Problem to work on:
What the response needs is every record, repeated verbatim, and no images.

*** Opening of Dataset entries ***

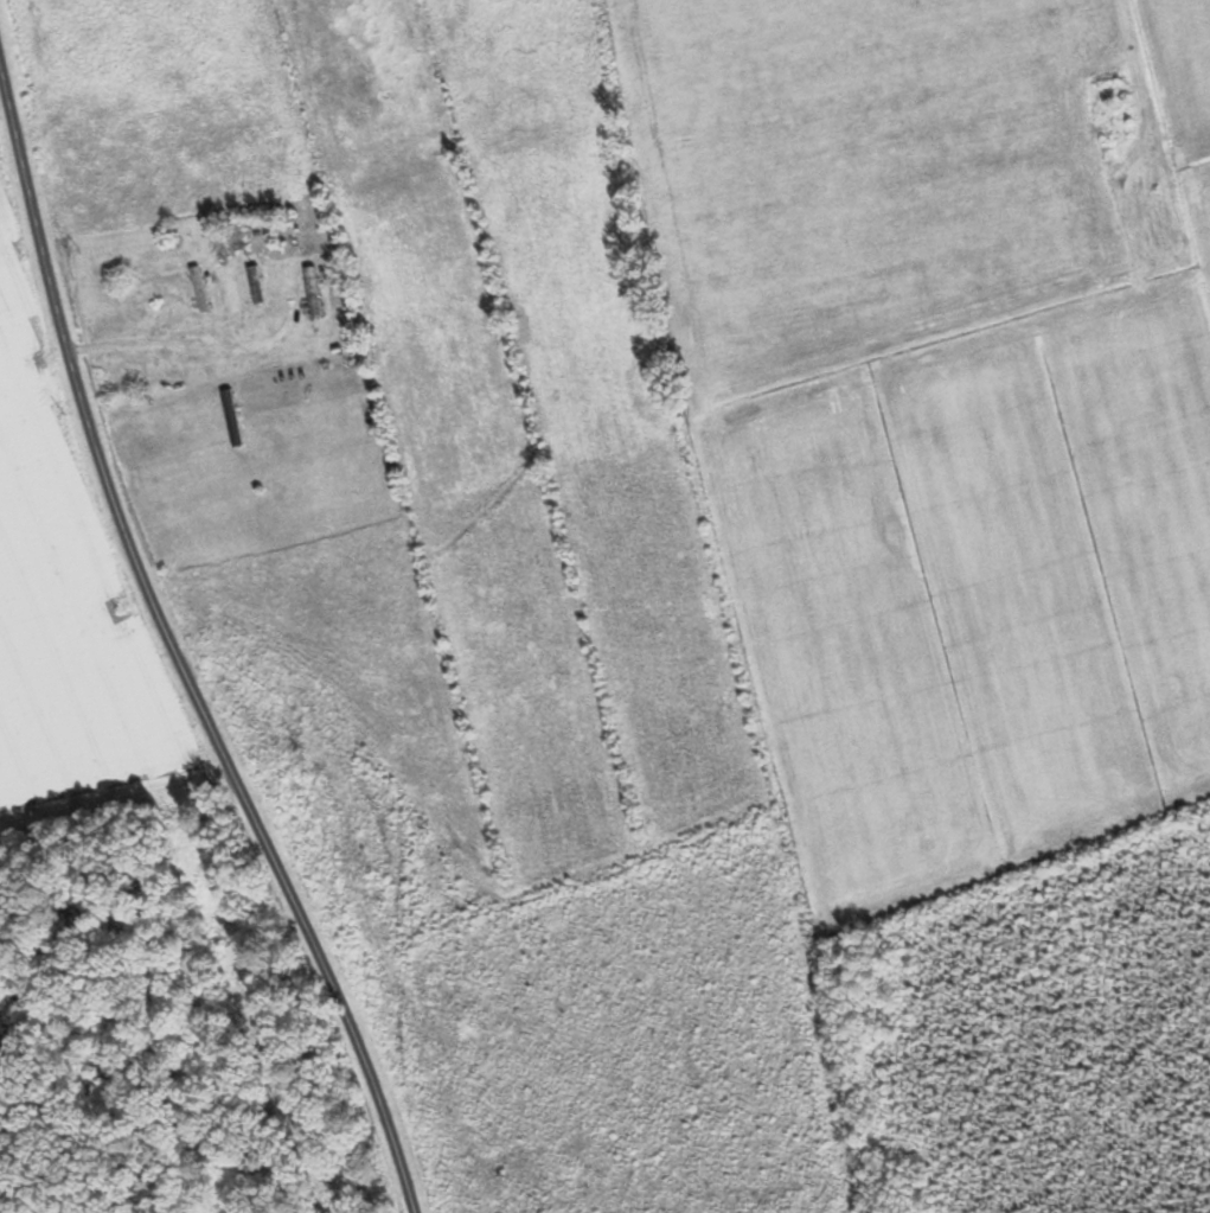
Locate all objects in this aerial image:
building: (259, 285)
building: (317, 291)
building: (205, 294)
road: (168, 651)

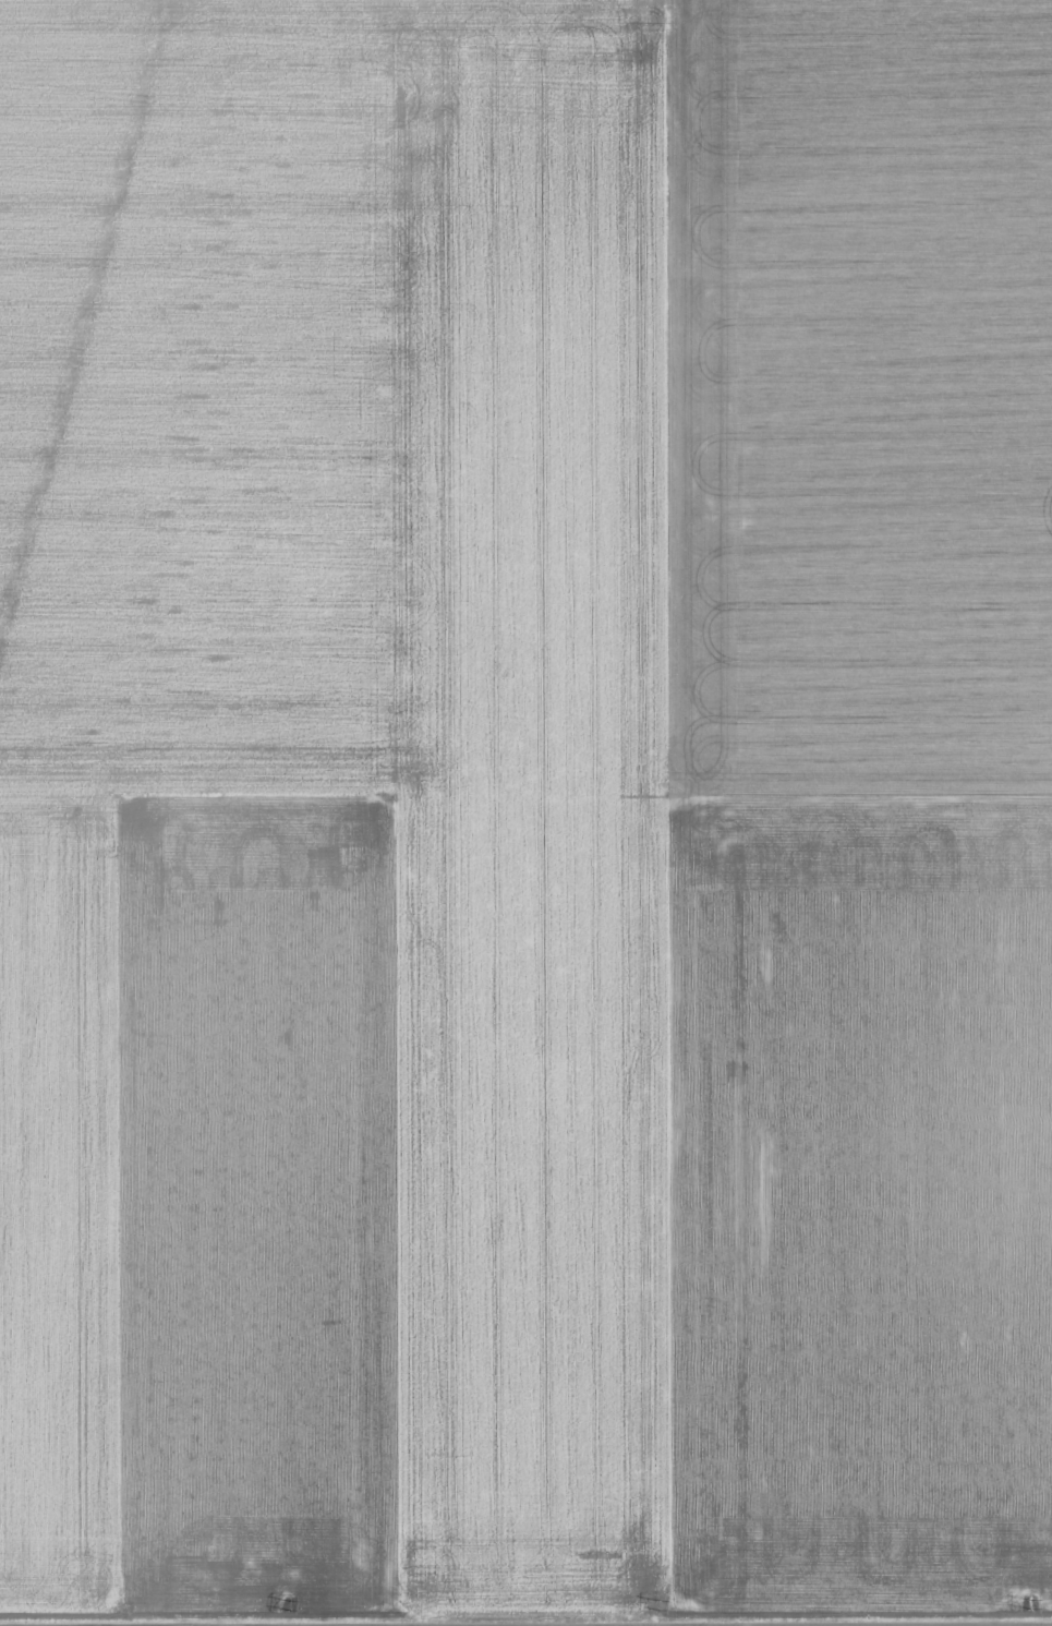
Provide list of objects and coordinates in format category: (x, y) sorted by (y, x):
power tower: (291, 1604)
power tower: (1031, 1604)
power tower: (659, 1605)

*** Close of Dataset entries ***

Output for this exercise:
Locate all objects in this aerial image:
building: (259, 285)
building: (317, 291)
building: (205, 294)
road: (168, 651)

Provide list of objects and coordinates in format category: (x, y) sorted by (y, x):
power tower: (291, 1604)
power tower: (1031, 1604)
power tower: (659, 1605)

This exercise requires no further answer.